**THE PROBLEM**. Find the line in the material below that contains "(1021, 549) = (136, 187): turquoise", then give it again, with all later lines, exactly as shown.

**MATERIAL FOR THIS TASK**.

::::

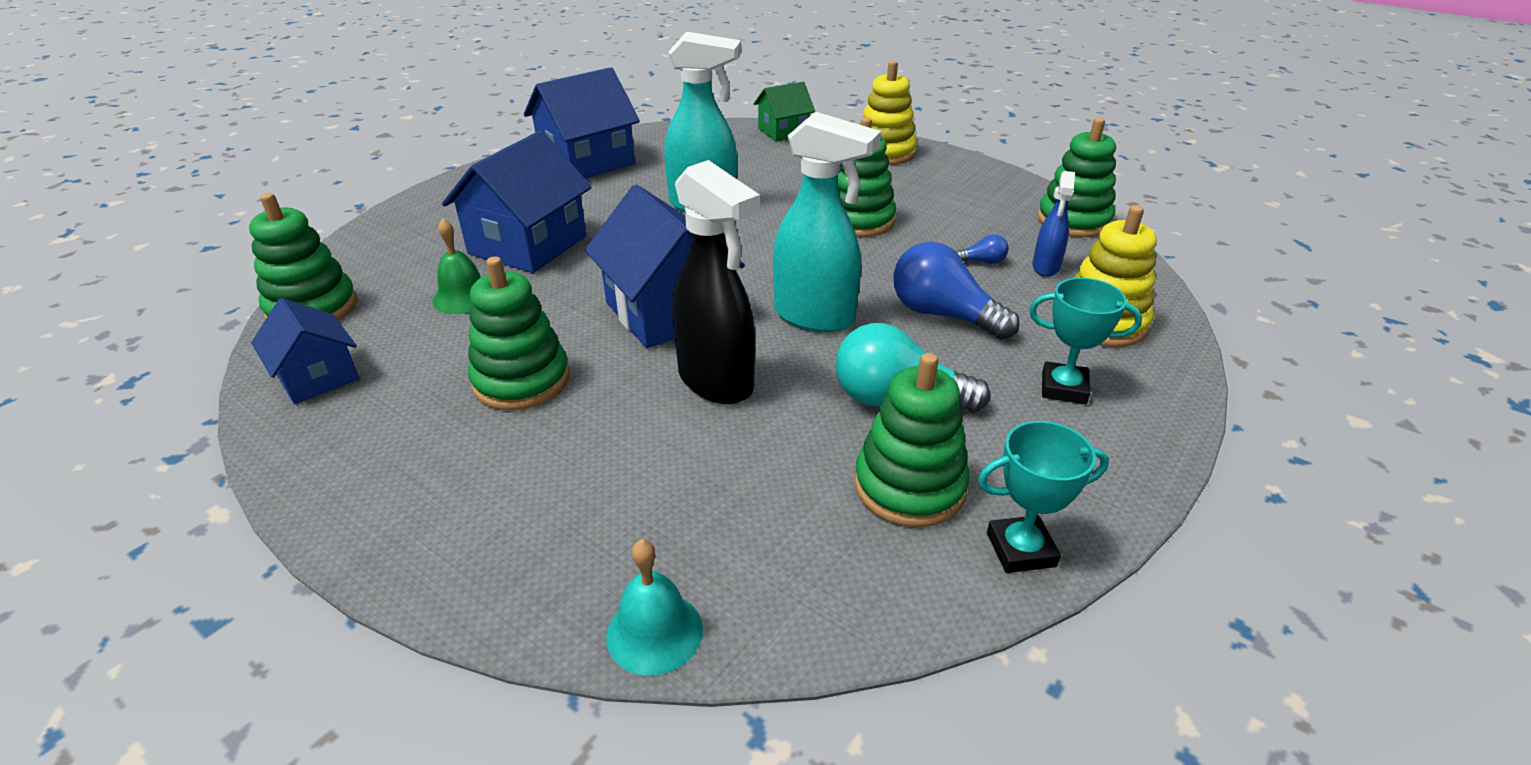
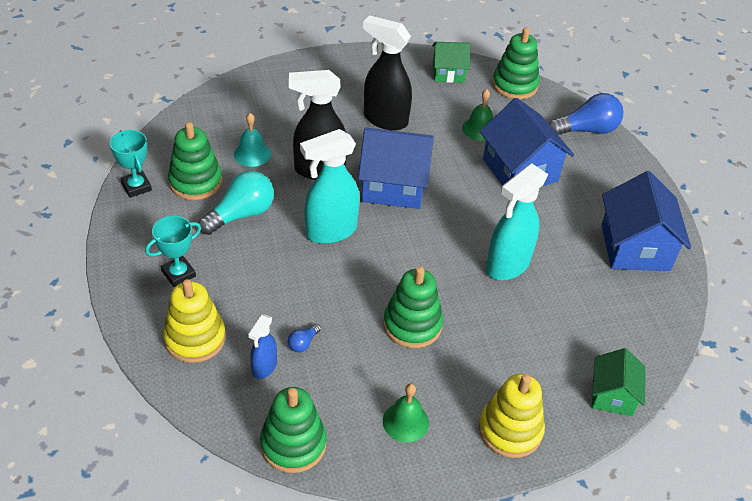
camera: 125 degrees right, 10 degrees up
(317, 377) = (448, 72): blue house -> green house
(521, 380) = (384, 119): green stacking toy -> black spray bottle
(654, 632) = (218, 94): turquoise bell -> turquoise bell (252, 154)
(943, 315) = (276, 280): blue light bulb -> blue light bulb (587, 130)
(957, 188) = (405, 422): none -> green bell
(1021, 549) = (136, 187): turquoise trophy -> turquoise trophy turned 60 degrees counterclockwise
(1045, 268) = (264, 368): blue spray bottle -> blue spray bottle turned 120 degrees counterclockwise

::::

**EXERCISE RESULT**.
(1021, 549) = (136, 187): turquoise trophy -> turquoise trophy turned 60 degrees counterclockwise
(1045, 268) = (264, 368): blue spray bottle -> blue spray bottle turned 120 degrees counterclockwise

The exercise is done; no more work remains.